= WORK TASK =
An exact copy of every record is needed, with all pictures omitted.

(EXERCISE DATA begins)

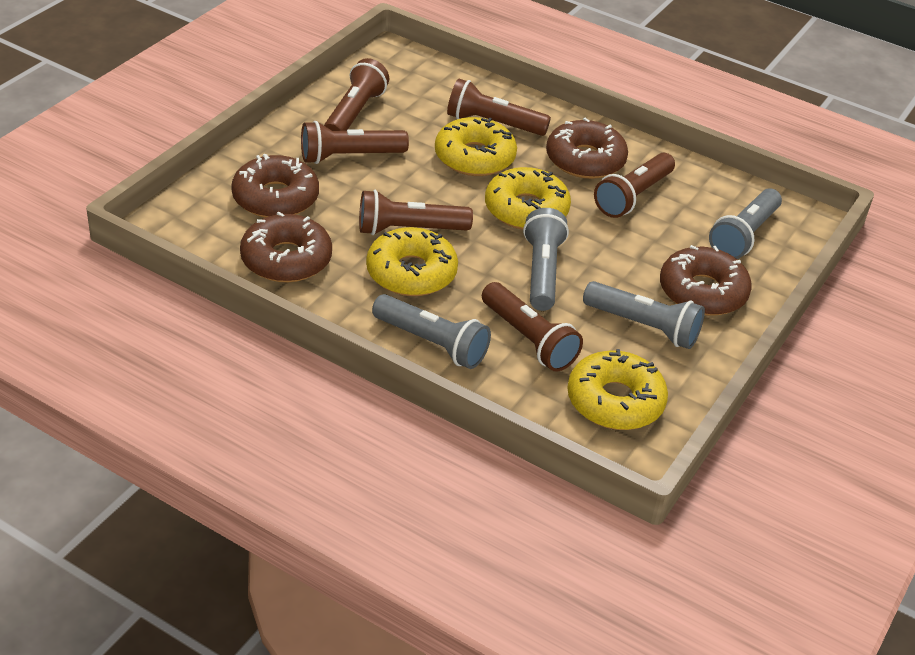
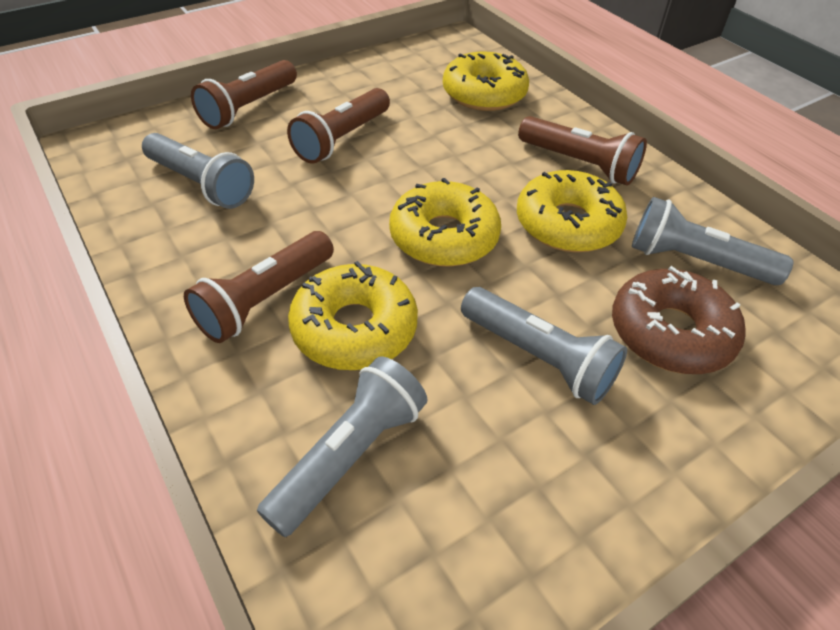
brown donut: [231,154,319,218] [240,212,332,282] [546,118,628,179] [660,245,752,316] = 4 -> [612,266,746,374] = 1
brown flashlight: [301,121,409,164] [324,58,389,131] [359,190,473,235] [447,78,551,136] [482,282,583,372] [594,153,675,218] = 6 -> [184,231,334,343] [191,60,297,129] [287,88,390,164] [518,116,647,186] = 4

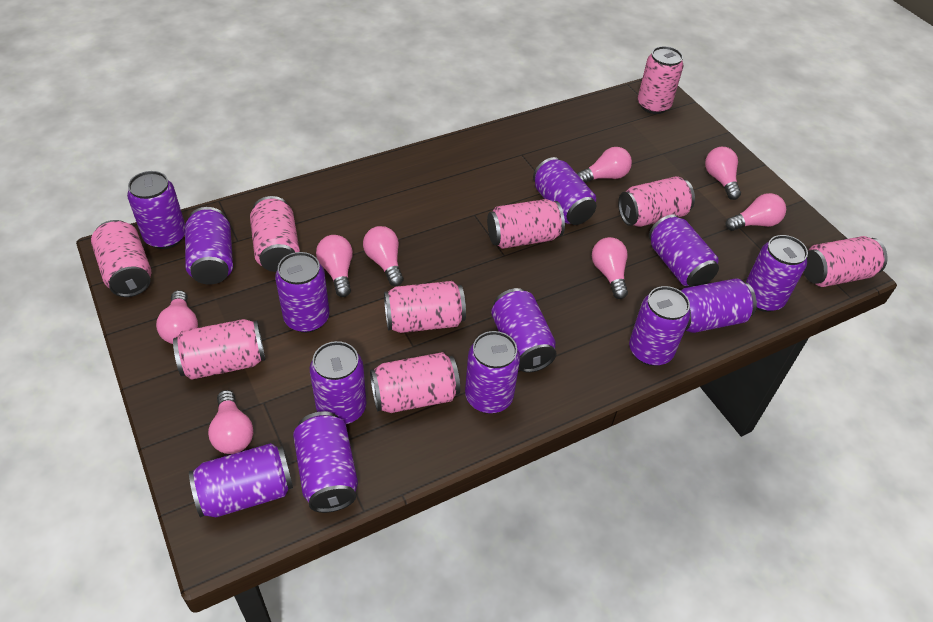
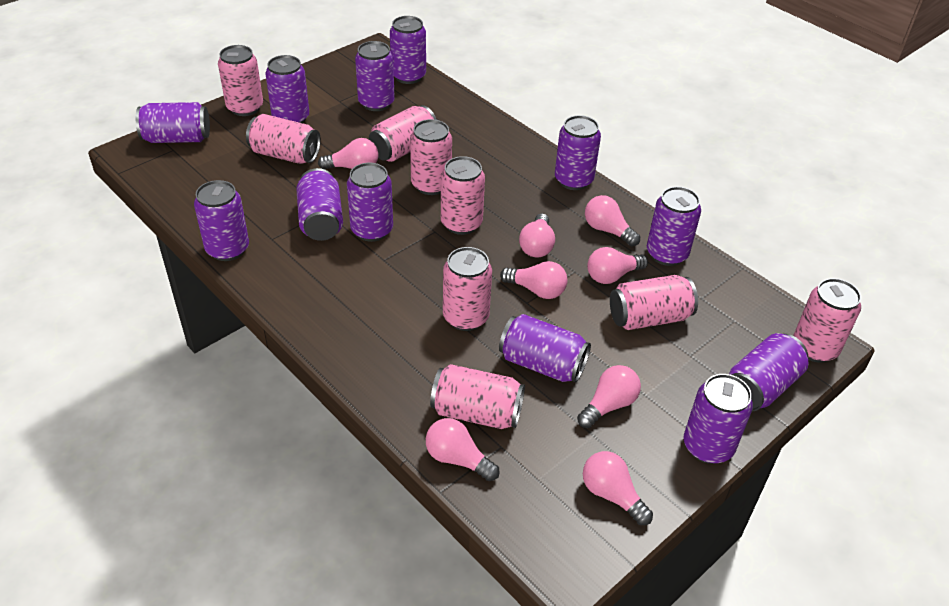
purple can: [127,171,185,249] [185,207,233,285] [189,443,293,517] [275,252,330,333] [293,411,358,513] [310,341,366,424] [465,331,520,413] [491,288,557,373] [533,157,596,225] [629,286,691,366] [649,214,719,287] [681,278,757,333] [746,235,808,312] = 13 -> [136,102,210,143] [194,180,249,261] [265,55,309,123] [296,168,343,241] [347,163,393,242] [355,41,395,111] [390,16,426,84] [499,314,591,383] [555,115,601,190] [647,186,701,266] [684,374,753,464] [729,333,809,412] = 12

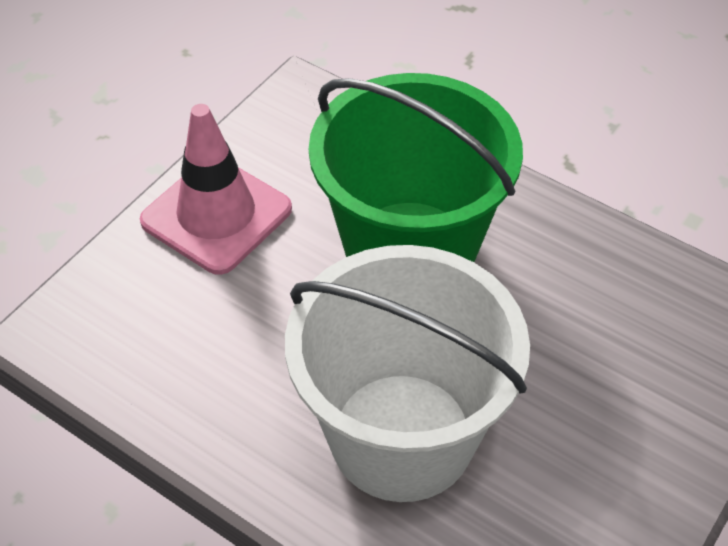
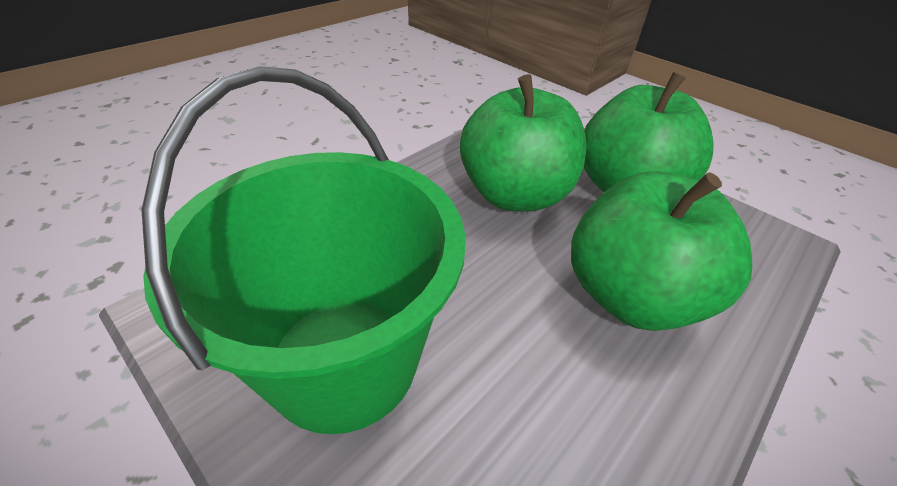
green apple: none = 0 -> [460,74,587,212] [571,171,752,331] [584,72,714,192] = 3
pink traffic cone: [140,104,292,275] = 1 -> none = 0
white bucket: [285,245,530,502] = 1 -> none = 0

(EXERCISE DATA ends)

= ANSWER TO THE PROBLEM =
brown donut: [231,154,319,218] [240,212,332,282] [546,118,628,179] [660,245,752,316] = 4 -> [612,266,746,374] = 1
brown flashlight: [301,121,409,164] [324,58,389,131] [359,190,473,235] [447,78,551,136] [482,282,583,372] [594,153,675,218] = 6 -> [184,231,334,343] [191,60,297,129] [287,88,390,164] [518,116,647,186] = 4

purple can: [127,171,185,249] [185,207,233,285] [189,443,293,517] [275,252,330,333] [293,411,358,513] [310,341,366,424] [465,331,520,413] [491,288,557,373] [533,157,596,225] [629,286,691,366] [649,214,719,287] [681,278,757,333] [746,235,808,312] = 13 -> [136,102,210,143] [194,180,249,261] [265,55,309,123] [296,168,343,241] [347,163,393,242] [355,41,395,111] [390,16,426,84] [499,314,591,383] [555,115,601,190] [647,186,701,266] [684,374,753,464] [729,333,809,412] = 12

green apple: none = 0 -> [460,74,587,212] [571,171,752,331] [584,72,714,192] = 3
pink traffic cone: [140,104,292,275] = 1 -> none = 0
white bucket: [285,245,530,502] = 1 -> none = 0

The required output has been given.